**TRY IT:**
Copy each line below that includes "orange".

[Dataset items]
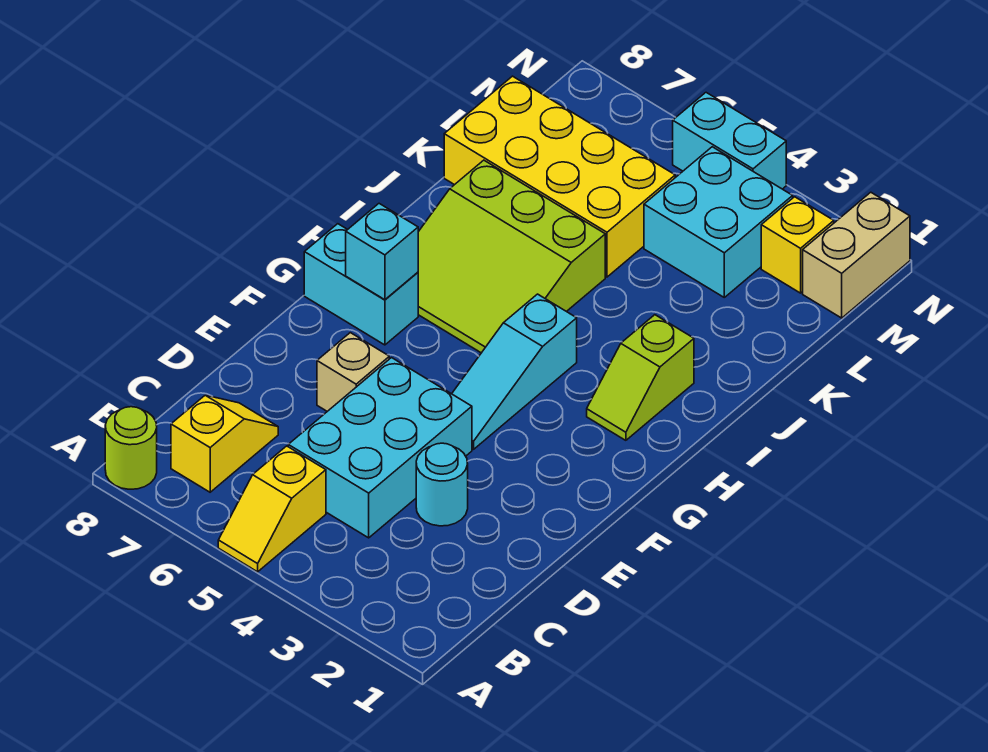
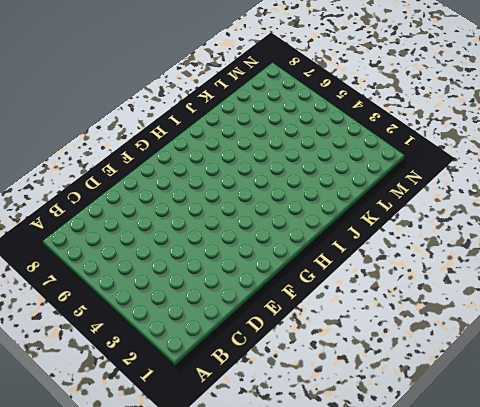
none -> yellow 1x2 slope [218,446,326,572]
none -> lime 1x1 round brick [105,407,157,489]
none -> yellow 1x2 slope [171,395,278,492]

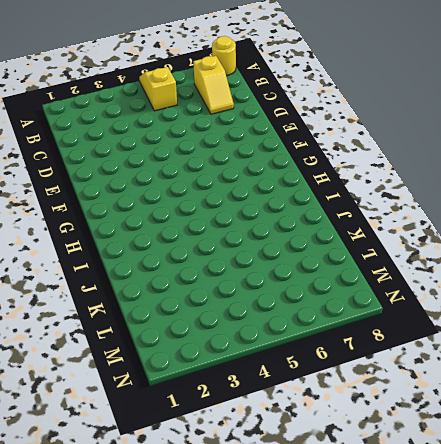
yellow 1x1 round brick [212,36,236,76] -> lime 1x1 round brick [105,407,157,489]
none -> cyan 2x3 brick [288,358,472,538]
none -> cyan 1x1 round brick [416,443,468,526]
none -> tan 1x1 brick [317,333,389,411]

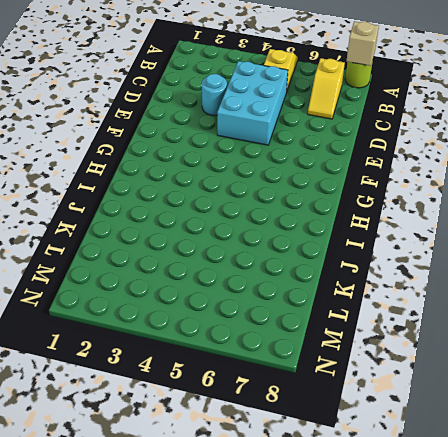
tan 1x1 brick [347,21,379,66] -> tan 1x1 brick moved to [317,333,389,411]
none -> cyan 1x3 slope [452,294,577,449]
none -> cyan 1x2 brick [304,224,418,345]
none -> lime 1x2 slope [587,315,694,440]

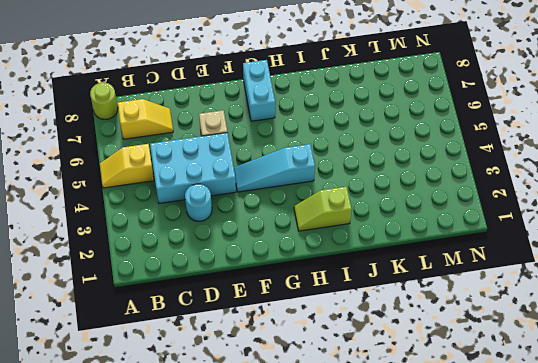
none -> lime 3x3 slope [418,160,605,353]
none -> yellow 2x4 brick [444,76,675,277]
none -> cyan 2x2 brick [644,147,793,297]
...
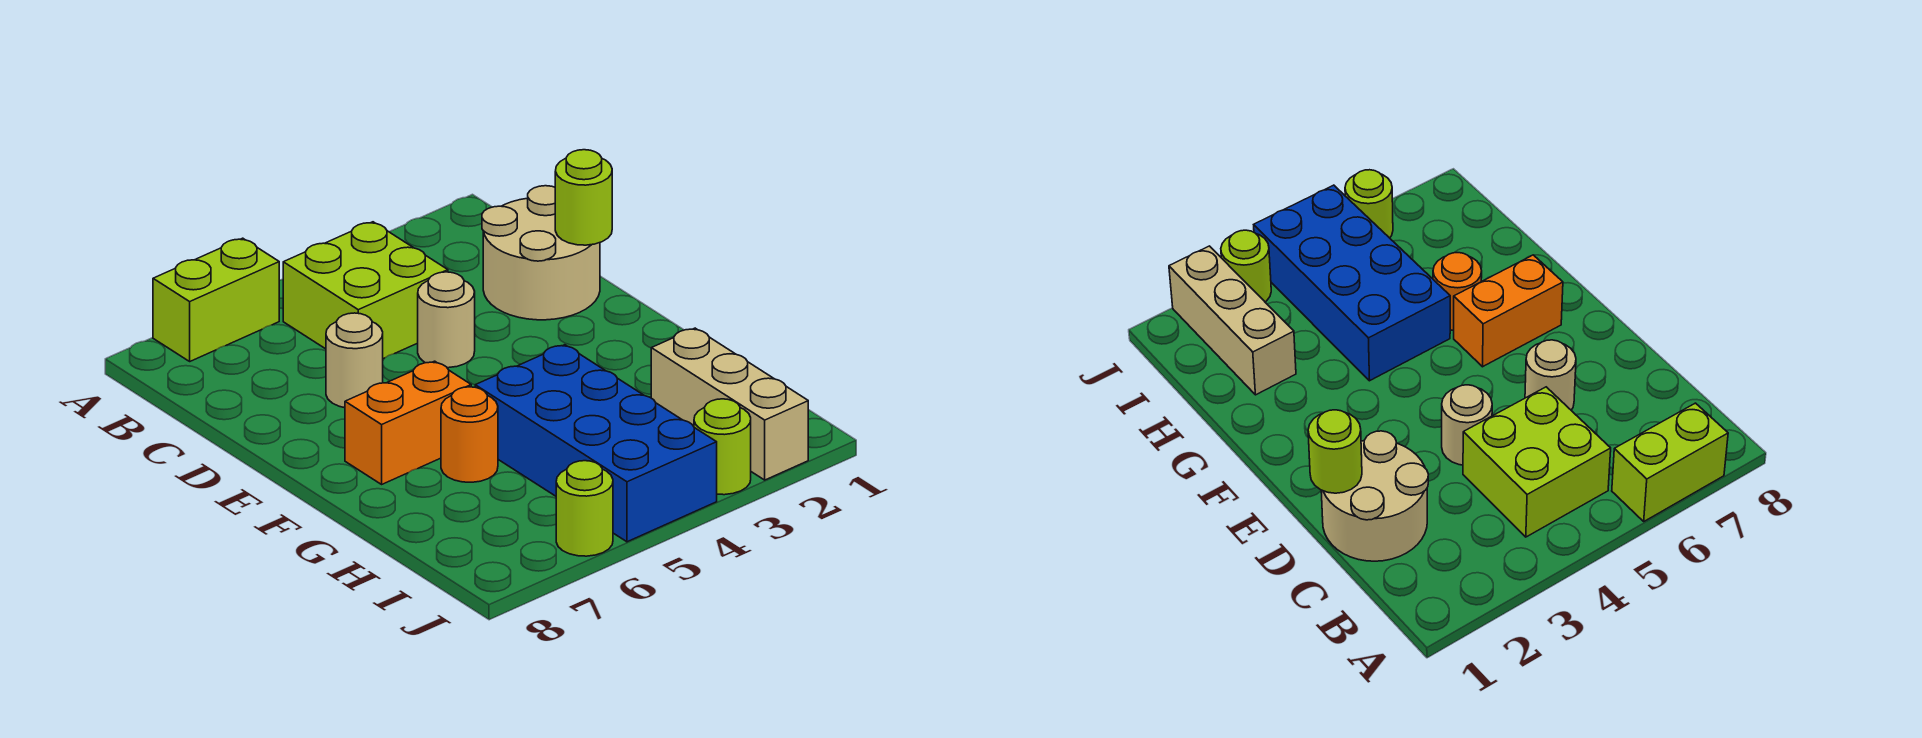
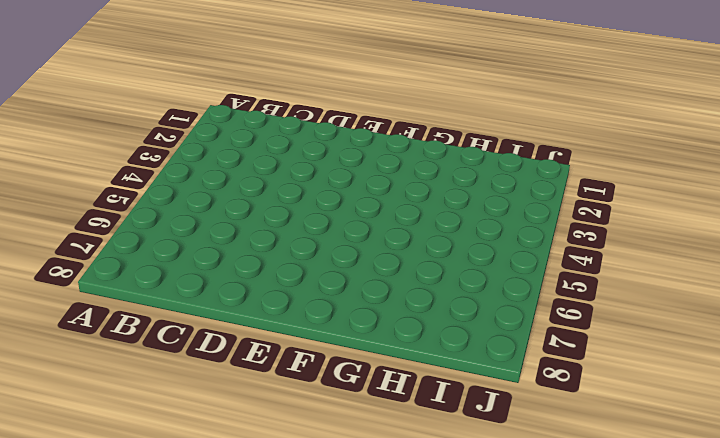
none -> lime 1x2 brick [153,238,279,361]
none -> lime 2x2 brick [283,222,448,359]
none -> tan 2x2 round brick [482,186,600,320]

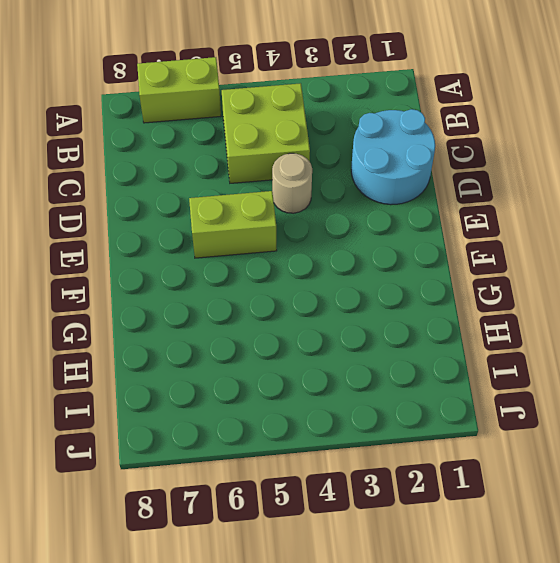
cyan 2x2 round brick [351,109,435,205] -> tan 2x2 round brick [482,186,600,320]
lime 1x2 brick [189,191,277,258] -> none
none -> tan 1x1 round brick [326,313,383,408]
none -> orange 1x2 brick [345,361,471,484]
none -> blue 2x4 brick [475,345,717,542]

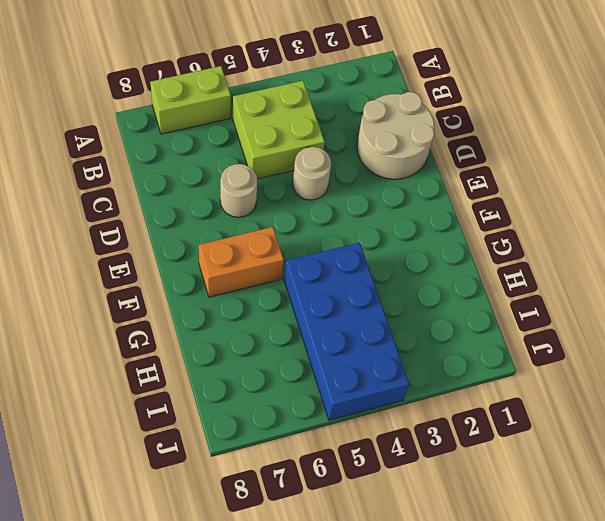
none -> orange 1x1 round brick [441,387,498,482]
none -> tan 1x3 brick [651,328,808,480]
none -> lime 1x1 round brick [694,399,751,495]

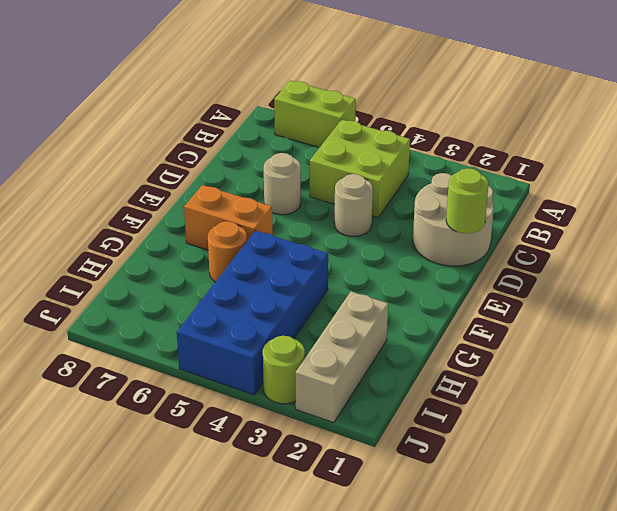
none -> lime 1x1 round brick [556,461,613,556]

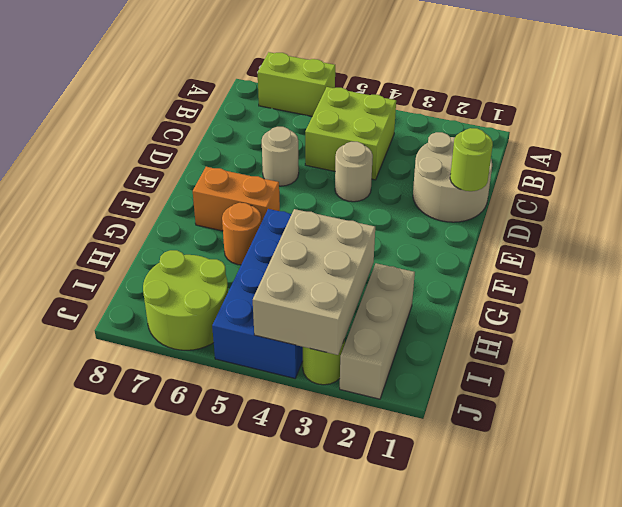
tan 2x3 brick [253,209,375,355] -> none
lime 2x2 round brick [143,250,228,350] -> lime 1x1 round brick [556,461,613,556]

**TASK RESULT:**
none -> orange 1x2 brick [345,361,471,484]
none -> orange 1x1 round brick [441,387,498,482]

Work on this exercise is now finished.